Required action> How many lines within the records include the word "glue"? Only that number should be given.

Data>
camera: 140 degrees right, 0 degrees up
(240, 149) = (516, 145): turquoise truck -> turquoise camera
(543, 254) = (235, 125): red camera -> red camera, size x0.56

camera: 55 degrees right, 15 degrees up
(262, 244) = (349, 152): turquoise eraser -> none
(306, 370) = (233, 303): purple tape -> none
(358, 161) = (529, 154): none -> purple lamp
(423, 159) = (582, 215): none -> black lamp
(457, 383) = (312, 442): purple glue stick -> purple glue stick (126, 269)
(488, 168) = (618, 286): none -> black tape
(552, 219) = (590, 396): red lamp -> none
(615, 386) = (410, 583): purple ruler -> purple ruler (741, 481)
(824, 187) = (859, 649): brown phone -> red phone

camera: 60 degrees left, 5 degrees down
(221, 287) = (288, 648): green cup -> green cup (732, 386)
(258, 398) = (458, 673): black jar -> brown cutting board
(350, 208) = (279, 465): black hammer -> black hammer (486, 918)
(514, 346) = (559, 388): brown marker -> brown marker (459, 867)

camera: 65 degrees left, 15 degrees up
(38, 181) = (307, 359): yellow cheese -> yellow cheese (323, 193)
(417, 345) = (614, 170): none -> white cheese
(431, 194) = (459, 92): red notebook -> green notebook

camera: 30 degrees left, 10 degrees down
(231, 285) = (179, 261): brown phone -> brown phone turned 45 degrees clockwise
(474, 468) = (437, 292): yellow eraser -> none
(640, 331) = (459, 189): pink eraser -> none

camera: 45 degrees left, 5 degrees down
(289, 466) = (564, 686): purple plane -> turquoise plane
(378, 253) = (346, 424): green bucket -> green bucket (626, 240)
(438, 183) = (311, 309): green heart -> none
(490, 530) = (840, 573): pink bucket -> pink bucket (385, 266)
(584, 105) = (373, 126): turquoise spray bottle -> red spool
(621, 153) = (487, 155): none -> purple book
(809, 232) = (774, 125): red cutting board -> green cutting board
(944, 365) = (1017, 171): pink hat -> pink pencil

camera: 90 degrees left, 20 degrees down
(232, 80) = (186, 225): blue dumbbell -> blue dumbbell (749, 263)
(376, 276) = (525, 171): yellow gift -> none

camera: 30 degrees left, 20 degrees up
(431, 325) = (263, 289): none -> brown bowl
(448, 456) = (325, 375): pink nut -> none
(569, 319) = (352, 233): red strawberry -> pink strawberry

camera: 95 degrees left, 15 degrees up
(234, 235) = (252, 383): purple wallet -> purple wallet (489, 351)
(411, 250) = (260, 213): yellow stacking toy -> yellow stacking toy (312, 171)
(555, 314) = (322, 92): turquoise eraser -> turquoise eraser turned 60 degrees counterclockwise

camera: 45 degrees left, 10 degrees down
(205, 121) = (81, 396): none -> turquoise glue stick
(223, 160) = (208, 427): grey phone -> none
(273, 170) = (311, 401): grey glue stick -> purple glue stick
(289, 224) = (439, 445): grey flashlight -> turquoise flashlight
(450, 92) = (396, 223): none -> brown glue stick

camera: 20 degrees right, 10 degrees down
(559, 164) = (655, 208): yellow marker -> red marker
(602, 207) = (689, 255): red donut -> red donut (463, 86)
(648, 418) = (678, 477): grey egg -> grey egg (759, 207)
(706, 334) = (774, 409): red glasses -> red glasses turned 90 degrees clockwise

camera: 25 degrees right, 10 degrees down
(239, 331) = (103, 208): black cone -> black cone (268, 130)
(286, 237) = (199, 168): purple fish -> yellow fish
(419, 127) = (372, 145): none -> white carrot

Exercise output> 4